### [What is needed]
From the entries below, gather every line containing the string "DGND".

### [Records]
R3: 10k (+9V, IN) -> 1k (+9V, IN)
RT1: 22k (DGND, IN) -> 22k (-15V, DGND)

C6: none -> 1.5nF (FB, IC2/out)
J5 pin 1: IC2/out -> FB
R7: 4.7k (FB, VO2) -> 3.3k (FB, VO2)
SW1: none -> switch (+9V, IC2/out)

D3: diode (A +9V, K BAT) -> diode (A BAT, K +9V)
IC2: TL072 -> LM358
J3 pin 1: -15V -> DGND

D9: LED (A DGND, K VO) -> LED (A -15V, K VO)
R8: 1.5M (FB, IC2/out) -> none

* * *

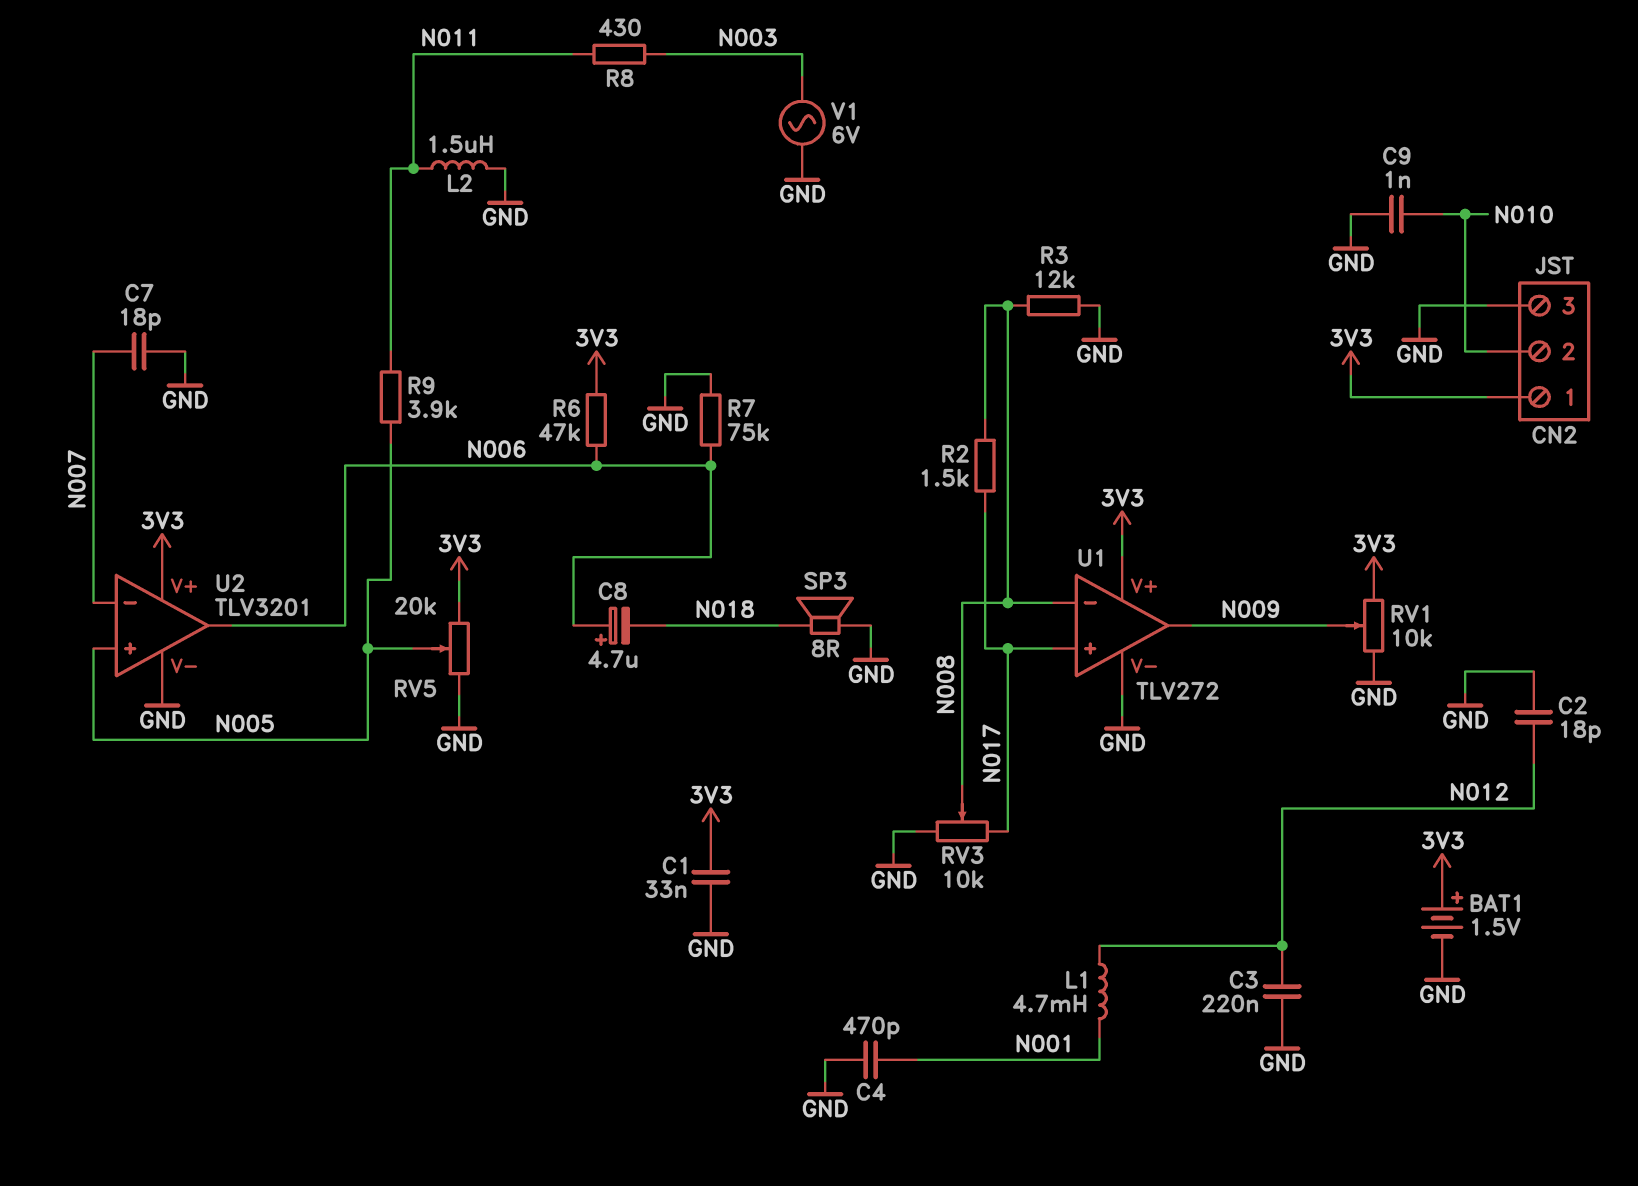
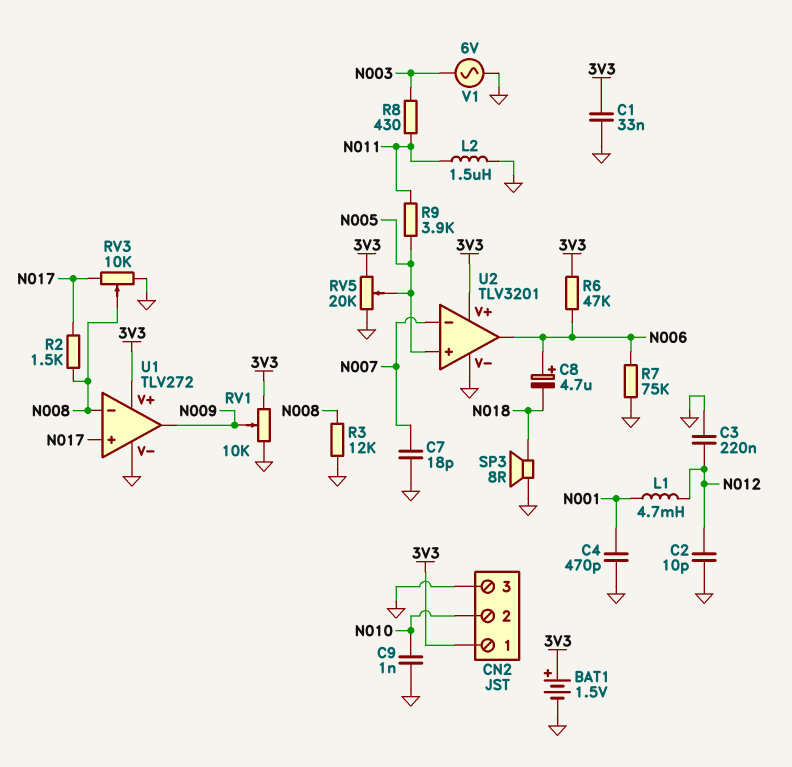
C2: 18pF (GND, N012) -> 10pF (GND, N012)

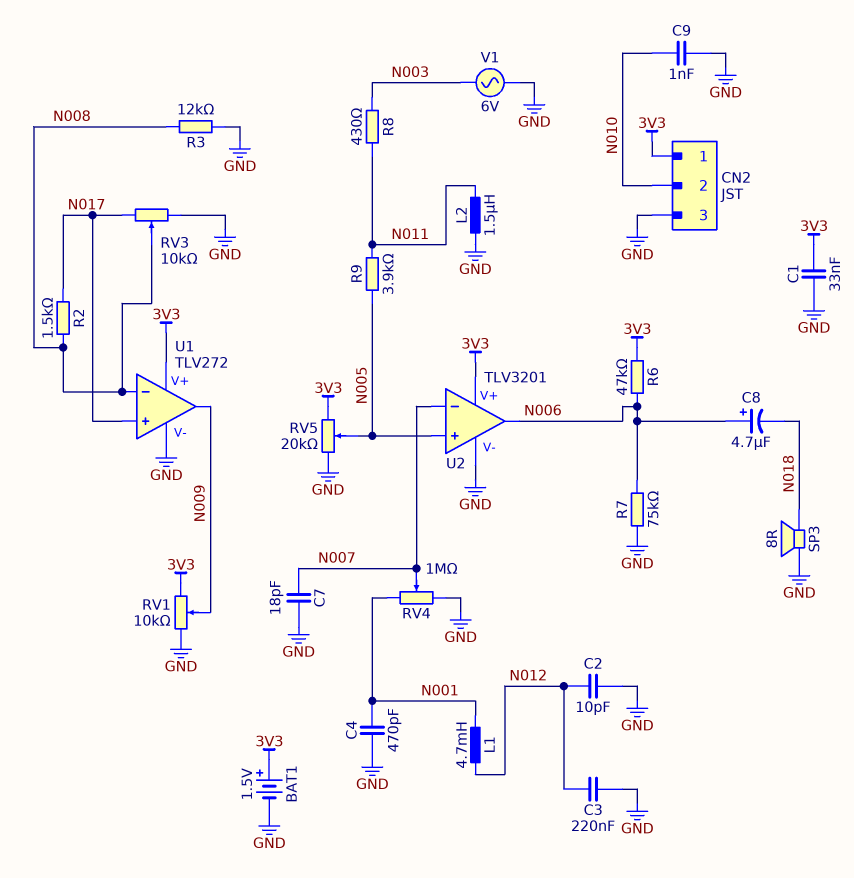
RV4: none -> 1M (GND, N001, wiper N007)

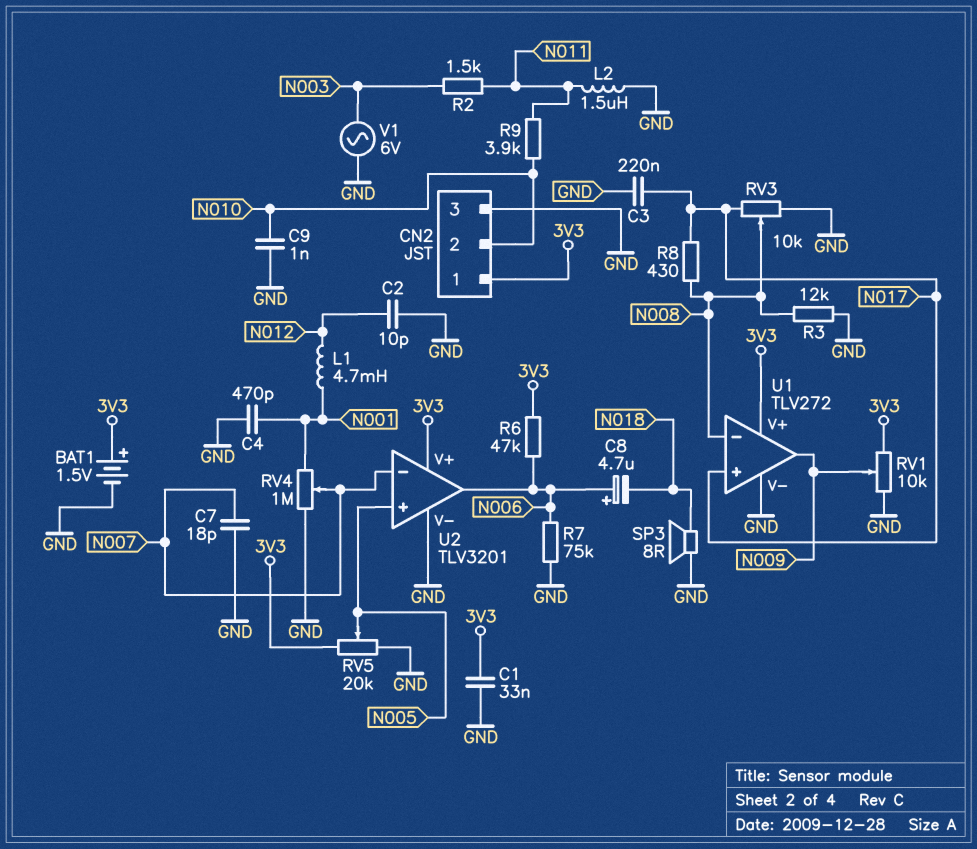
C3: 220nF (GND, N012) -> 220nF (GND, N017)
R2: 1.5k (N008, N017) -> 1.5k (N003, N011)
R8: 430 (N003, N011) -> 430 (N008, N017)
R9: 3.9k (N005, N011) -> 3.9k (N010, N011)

### [Output for this task]
RT1: 22k (DGND, IN) -> 22k (-15V, DGND)
J3 pin 1: -15V -> DGND
D9: LED (A DGND, K VO) -> LED (A -15V, K VO)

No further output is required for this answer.